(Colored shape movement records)
= = = =

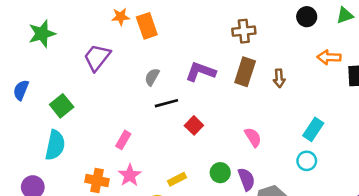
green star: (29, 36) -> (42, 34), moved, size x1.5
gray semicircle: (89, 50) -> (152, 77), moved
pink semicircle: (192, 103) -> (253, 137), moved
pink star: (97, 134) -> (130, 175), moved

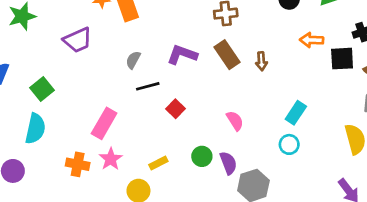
purple trapezoid: (97, 57) -> (78, 40), turned -152
brown rectangle: (245, 72) -> (227, 55), turned -52
pink rectangle: (123, 140) -> (104, 123), size x1.6

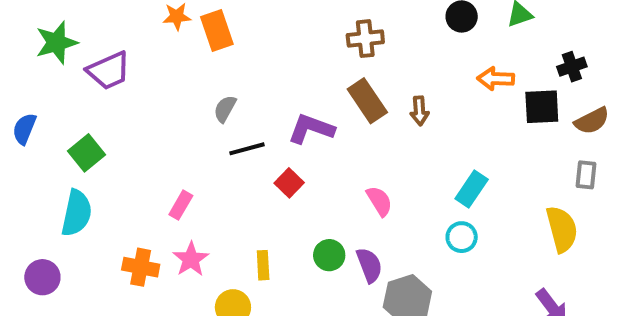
purple trapezoid: (78, 40) -> (109, 71), moved
purple L-shape: (182, 55) -> (311, 129), moved
pink rectangle: (104, 123) -> (181, 205), size x0.6
yellow rectangle: (158, 163) -> (263, 265), turned -66

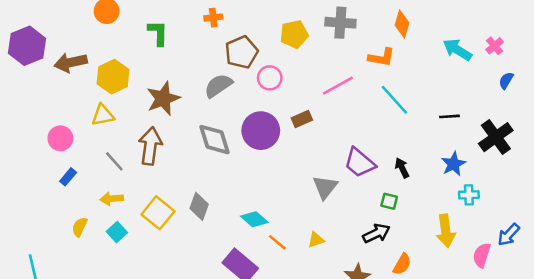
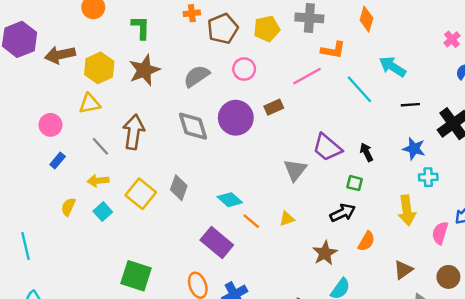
cyan arrow: (457, 50) -> (393, 67), moved
brown pentagon: (241, 52) -> (223, 29), moved
orange L-shape: (381, 57) -> (333, 50), moved
brown star: (163, 98) -> (144, 70), moved
blue star: (453, 164) -> (414, 149), turned -30

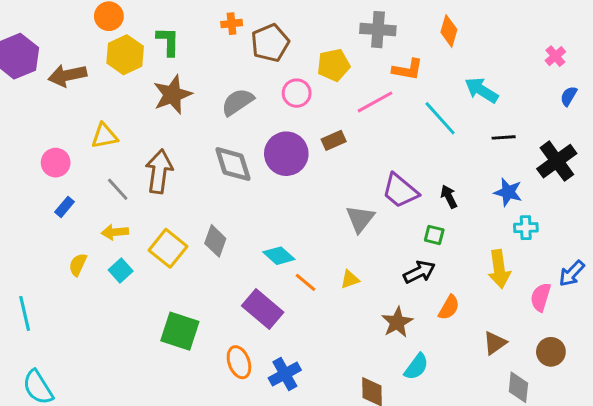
yellow pentagon: (267, 29) -> (334, 65), moved
yellow hexagon: (99, 68) -> (125, 55), moved
green square: (136, 276) -> (180, 331), moved

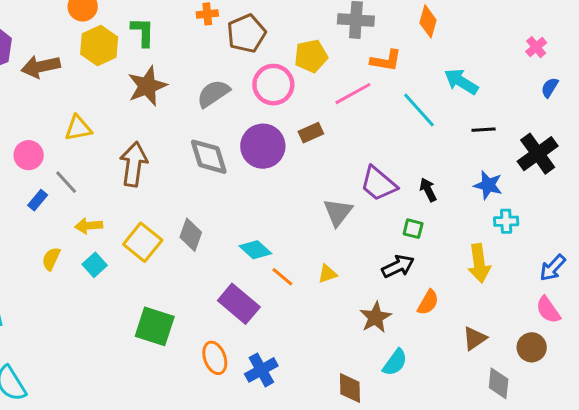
pink circle: (297, 93) -> (273, 85), size x1.4
gray line: (118, 189) -> (66, 182), moved
pink semicircle: (541, 297) -> (548, 310), moved, turned -52

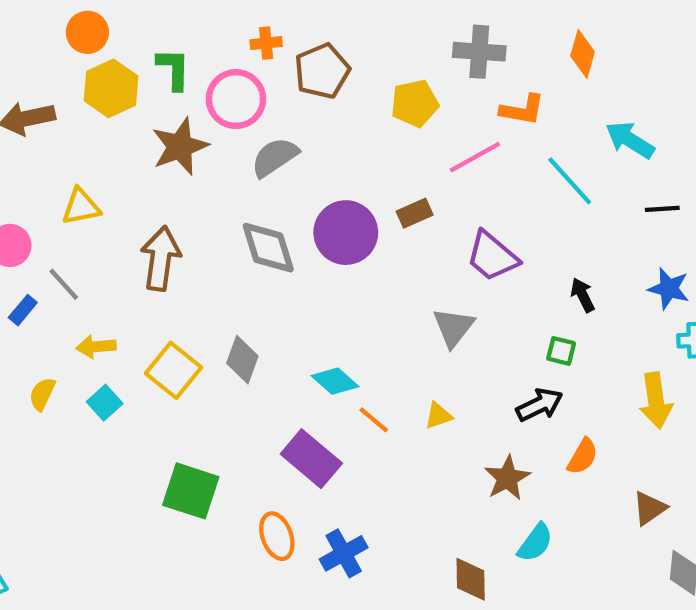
pink circle: (273, 85) -> (236, 99), moved
purple trapezoid: (378, 184) -> (492, 256), moved

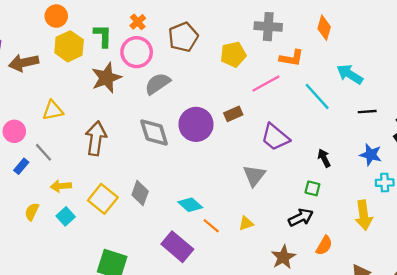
orange cross: (266, 43) -> (138, 22), moved, turned -35

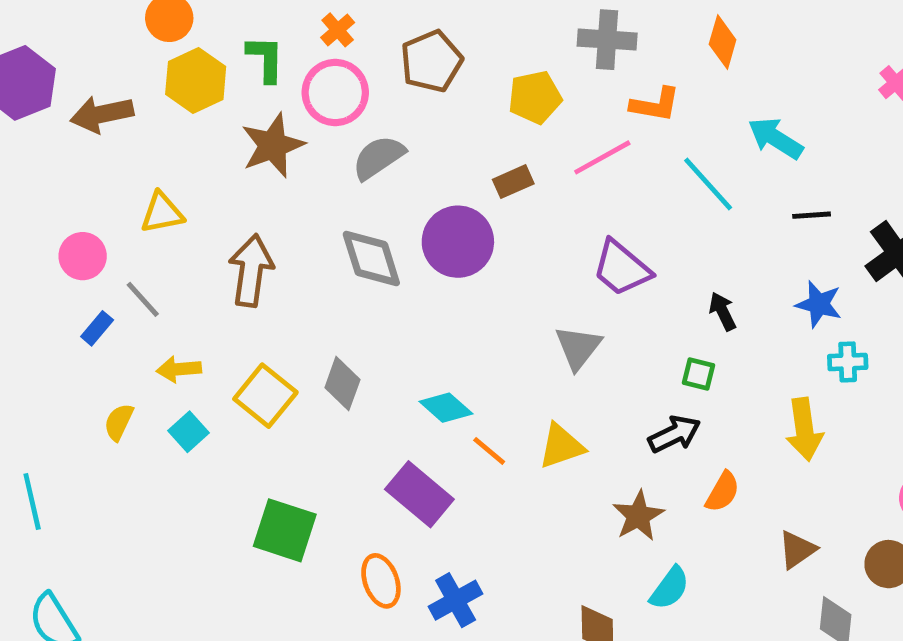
brown rectangle: (233, 114) -> (513, 182), moved
yellow triangle: (246, 223) -> (561, 446), size x1.5

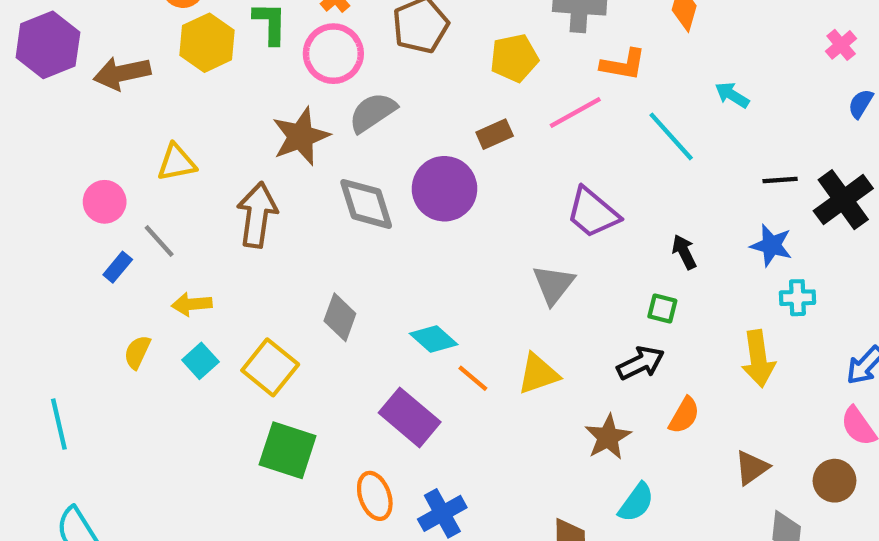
cyan arrow: (775, 138) -> (732, 95), size x0.7
brown star: (273, 145) -> (301, 136), moved
black line: (812, 215) -> (780, 180), moved
yellow square: (265, 396) -> (270, 367), moved

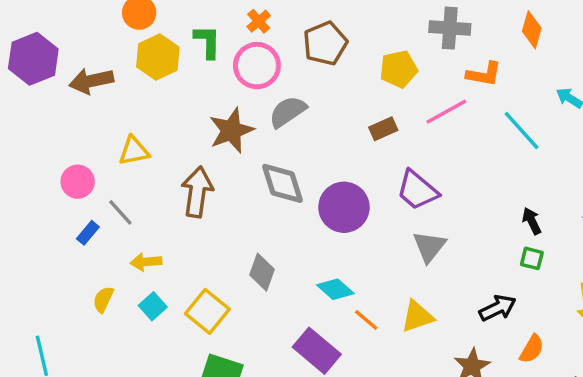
purple circle: (444, 189) -> (344, 207), moved
purple trapezoid: (593, 213) -> (417, 190), moved
green square: (662, 309) -> (532, 258), moved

= = = =

Among the entries above, copy exactly the stretch from the line holding "pink semicircle: (192, 103)" through the line holding "pink rectangle: (104, 123)", leaving out any pictures.

EXERCISE RESULT:
pink semicircle: (192, 103) -> (253, 137), moved
pink star: (97, 134) -> (130, 175), moved

purple trapezoid: (97, 57) -> (78, 40), turned -152
brown rectangle: (245, 72) -> (227, 55), turned -52
pink rectangle: (123, 140) -> (104, 123), size x1.6

purple trapezoid: (78, 40) -> (109, 71), moved
purple L-shape: (182, 55) -> (311, 129), moved
pink rectangle: (104, 123) -> (181, 205), size x0.6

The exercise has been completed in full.